* HOW TO COMPLETE THIS TASK *
Below are the records; copy exactly the lines from the first through the one containing "black hourglass [695,445,783,597]", both included, and leave out the pictures.
SOURCE MATERIAL Block Start
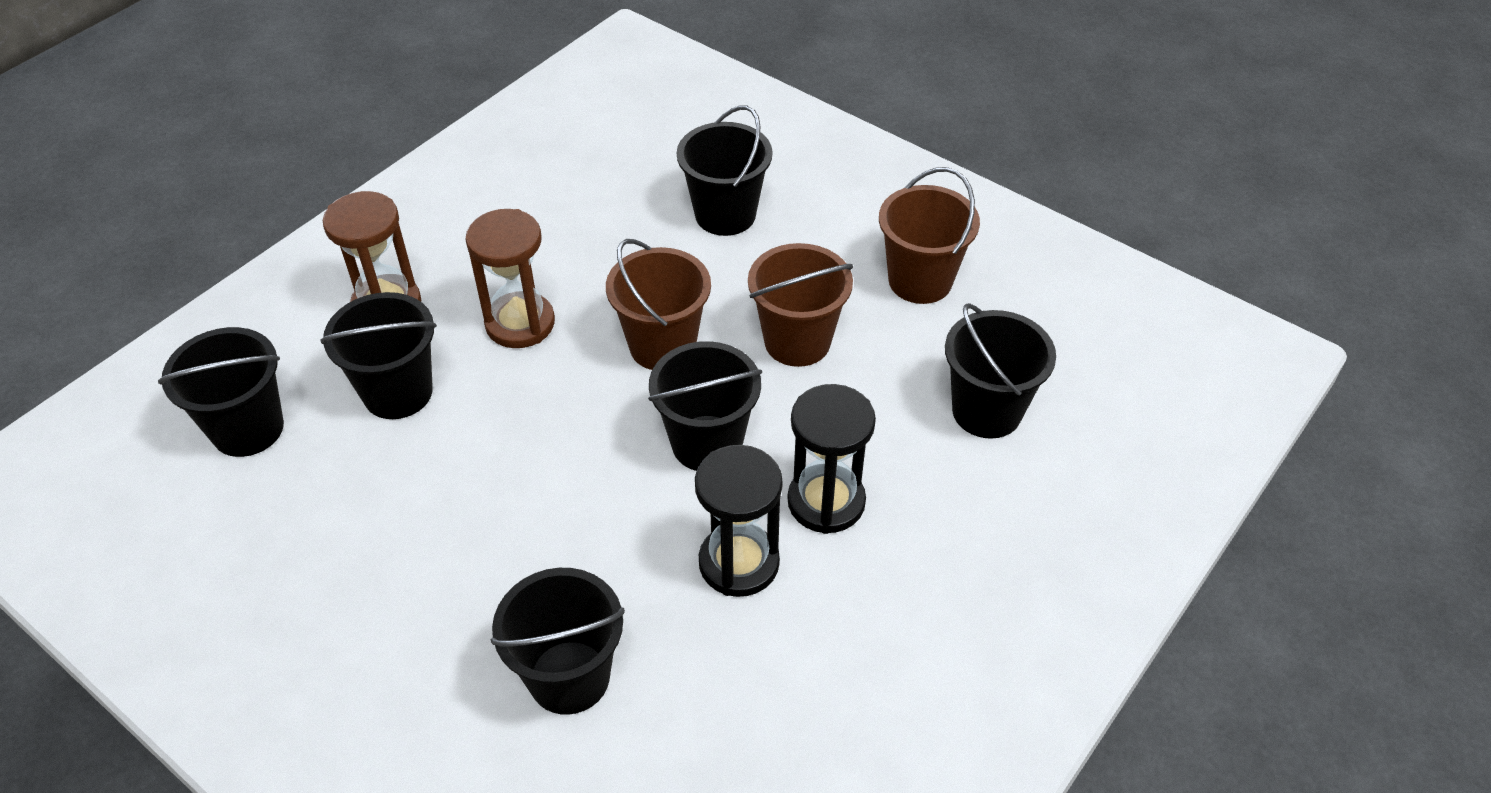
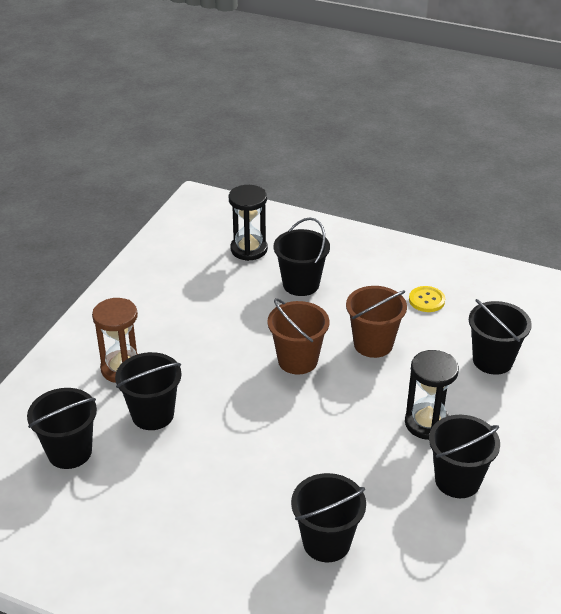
camera: 15 degrees left, 10 degrees down
brown hourglass [465,209,555,348] -> none
black bucket [648,341,762,471] -> black bucket moved to [429,415,500,498]
black hourglass [695,445,783,597] -> black hourglass moved to [229,185,268,261]
brown bucket [879,167,980,304] -> yellow button [409,286,445,312]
SOURCE MATERIAL Block End
* FINISHED EXERCISE *
camera: 15 degrees left, 10 degrees down
brown hourglass [465,209,555,348] -> none
black bucket [648,341,762,471] -> black bucket moved to [429,415,500,498]
black hourglass [695,445,783,597] -> black hourglass moved to [229,185,268,261]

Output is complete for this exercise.